* **Task to complete**
Every line in the listing below from the one with "camera: 30 degrees left, 10 degrees up" through the one with "(294, 96) = (316, 172): turquoise" is to be reproduced exactly, both ends included; leave out the rest.

* **Input for this task**
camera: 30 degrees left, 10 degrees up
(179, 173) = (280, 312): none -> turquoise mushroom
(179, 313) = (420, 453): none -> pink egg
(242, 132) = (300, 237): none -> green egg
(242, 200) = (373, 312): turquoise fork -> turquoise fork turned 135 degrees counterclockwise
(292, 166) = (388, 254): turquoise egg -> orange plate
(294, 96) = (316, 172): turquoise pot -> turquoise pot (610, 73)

--

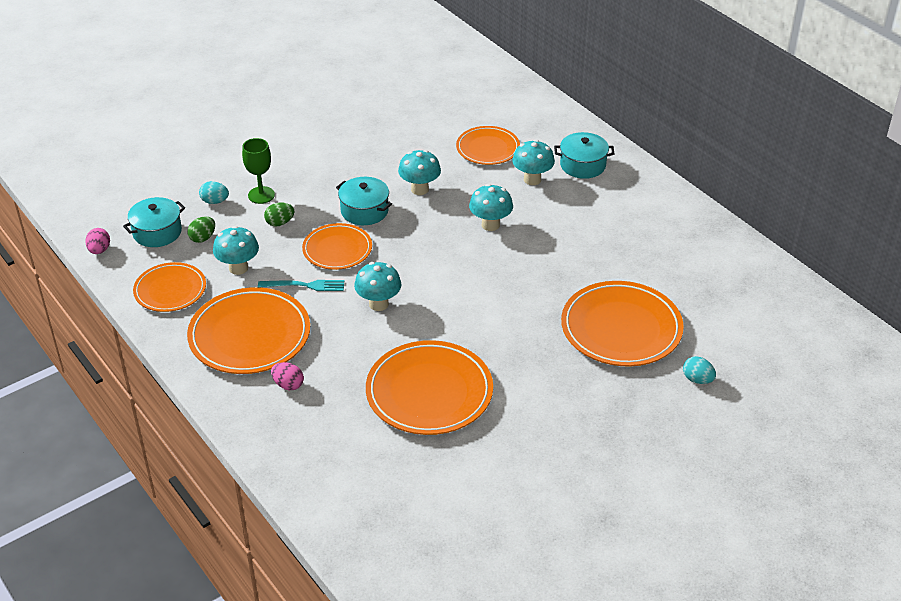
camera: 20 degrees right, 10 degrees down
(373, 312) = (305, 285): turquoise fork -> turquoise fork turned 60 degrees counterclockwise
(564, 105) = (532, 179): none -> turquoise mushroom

* **Solution to the problem**
camera: 30 degrees left, 10 degrees up
(179, 173) = (280, 312): none -> turquoise mushroom
(179, 313) = (420, 453): none -> pink egg
(242, 132) = (300, 237): none -> green egg
(242, 200) = (373, 312): turquoise fork -> turquoise fork turned 135 degrees counterclockwise
(292, 166) = (388, 254): turquoise egg -> orange plate
(294, 96) = (316, 172): turquoise pot -> turquoise pot (610, 73)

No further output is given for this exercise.